*WORK INSTRUCTIONS*
Copy out the data that comes next, character for character, and leave the images aside.

Top of GIVEN ENTRIES

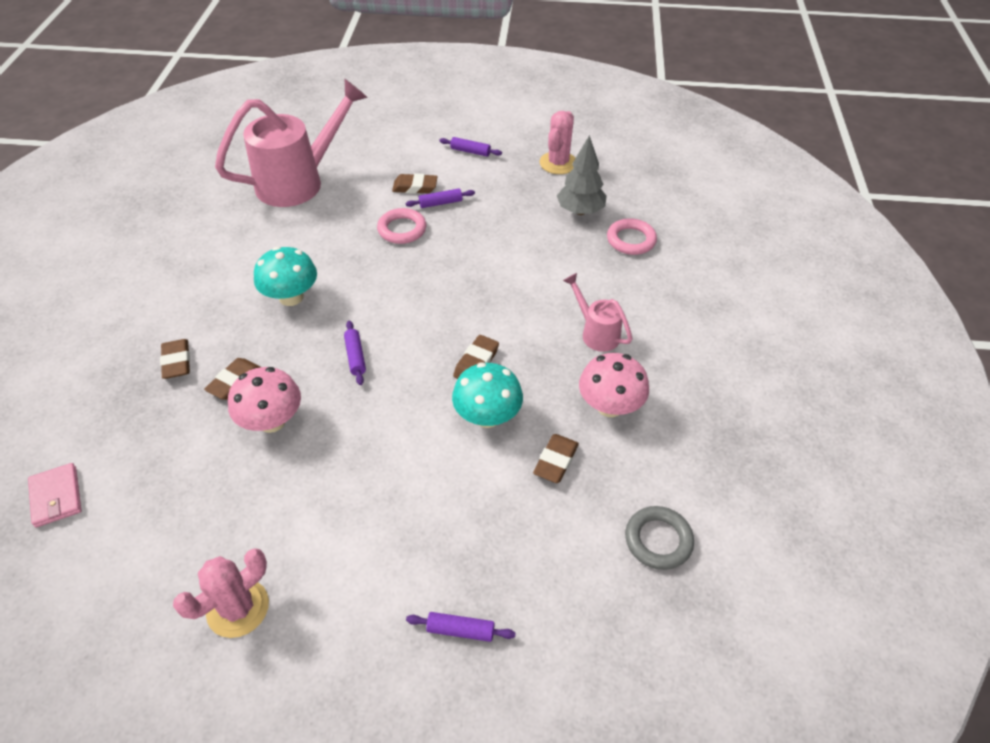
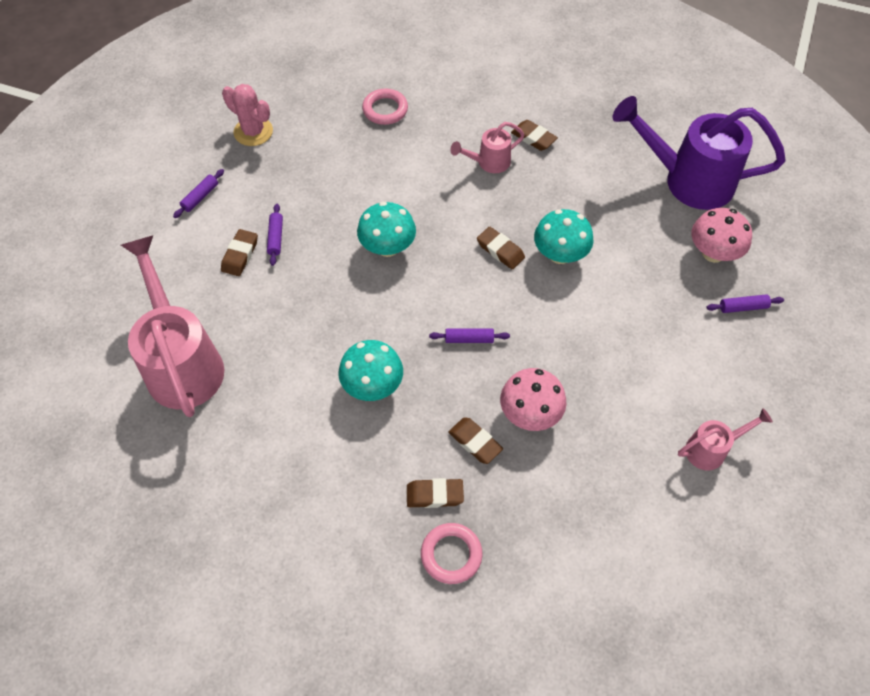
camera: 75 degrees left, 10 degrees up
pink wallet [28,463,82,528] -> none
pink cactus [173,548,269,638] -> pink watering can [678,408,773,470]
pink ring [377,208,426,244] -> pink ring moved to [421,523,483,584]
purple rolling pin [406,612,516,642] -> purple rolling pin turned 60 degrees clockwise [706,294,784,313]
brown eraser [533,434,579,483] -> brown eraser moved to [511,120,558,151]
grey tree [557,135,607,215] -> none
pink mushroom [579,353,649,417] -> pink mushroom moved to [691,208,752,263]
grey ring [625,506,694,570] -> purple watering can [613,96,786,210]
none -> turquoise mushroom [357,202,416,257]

Bottom of GIVEN ENTRIES

*ANSWER BELOW*
camera: 75 degrees left, 10 degrees up
pink wallet [28,463,82,528] -> none
pink cactus [173,548,269,638] -> pink watering can [678,408,773,470]
pink ring [377,208,426,244] -> pink ring moved to [421,523,483,584]
purple rolling pin [406,612,516,642] -> purple rolling pin turned 60 degrees clockwise [706,294,784,313]
brown eraser [533,434,579,483] -> brown eraser moved to [511,120,558,151]
grey tree [557,135,607,215] -> none
pink mushroom [579,353,649,417] -> pink mushroom moved to [691,208,752,263]
grey ring [625,506,694,570] -> purple watering can [613,96,786,210]
none -> turquoise mushroom [357,202,416,257]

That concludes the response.